▶ **The problem**
Rewrite the rows below as a Markdown table with two columns, Number and Line, numbering each nonblank line in order. Skip the blank lines and leave the pictures out.

## BEGIN Entries

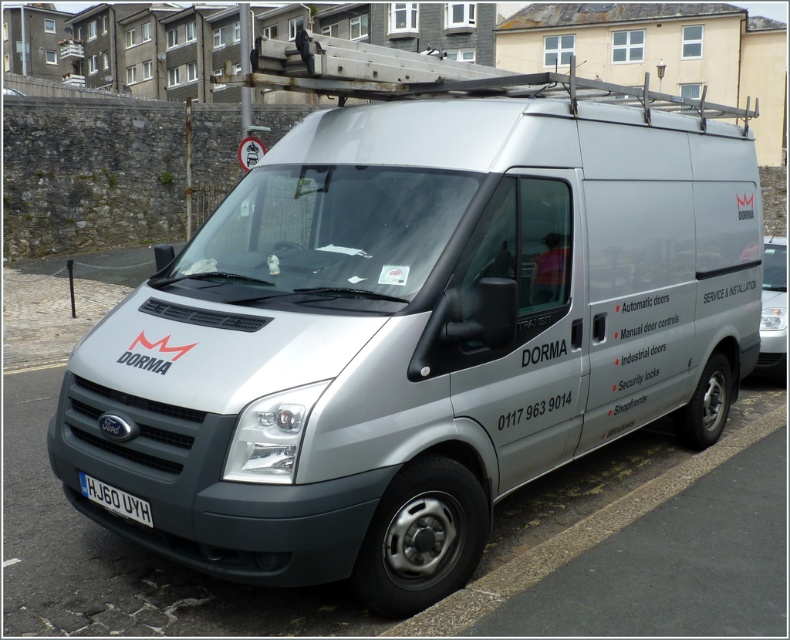
You are a delivery driver who needs to park your van close to the curb. The parking space is narrow. Based on the image, can you safely park your van so that the white plastic license plate at lower center is 3 meters away from the gray asphalt curb at lower right?

The distance between the gray asphalt curb at lower right and the white plastic license plate at lower center is 3.09 meters, which is slightly more than 3 meters. Therefore, you can safely park the van so that the white plastic license plate at lower center is 3 meters away from the gray asphalt curb at lower right.

You are standing in front of the silver Ford Transit van and want to touch both points on the van. Which point should you reach for first, the point at coordinate [514,556] or the point at coordinate [138,515]?

You should reach for point [514,556] first because it is closer to you than point [138,515].

You are a delivery driver who just arrived at the location shown in the image. You need to park your car so that its front bumper aligns with the gray asphalt curb at lower right. What are the coordinates where you should position your car?

The coordinates for the gray asphalt curb at lower right are at point (576, 538). Position your car so that its front bumper aligns with these coordinates.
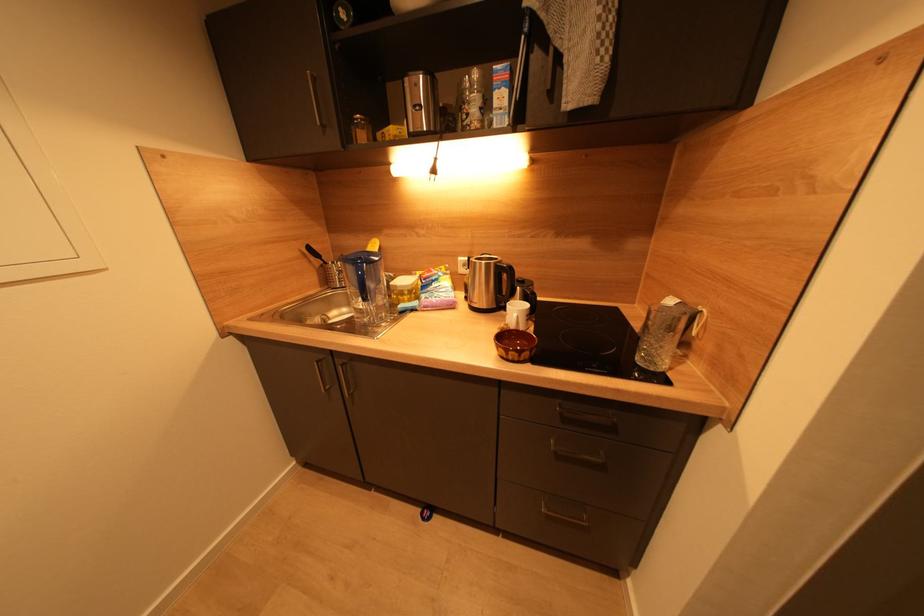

## END Entries

▶ **Output**
| Number | Line |
|---|---|
| 1 | You are a delivery driver who needs to park your van close to the curb. The parking space is narrow. Based on the image, can you safely park your van so that the white plastic license plate at lower center is 3 meters away from the gray asphalt curb at lower right? |
| 2 | The distance between the gray asphalt curb at lower right and the white plastic license plate at lower center is 3.09 meters, which is slightly more than 3 meters. Therefore, you can safely park the van so that the white plastic license plate at lower center is 3 meters away from the gray asphalt curb at lower right. |
| 3 | You are standing in front of the silver Ford Transit van and want to touch both points on the van. Which point should you reach for first, the point at coordinate [514,556] or the point at coordinate [138,515]? |
| 4 | You should reach for point [514,556] first because it is closer to you than point [138,515]. |
| 5 | You are a delivery driver who just arrived at the location shown in the image. You need to park your car so that its front bumper aligns with the gray asphalt curb at lower right. What are the coordinates where you should position your car? |
| 6 | The coordinates for the gray asphalt curb at lower right are at point (576, 538). Position your car so that its front bumper aligns with these coordinates. |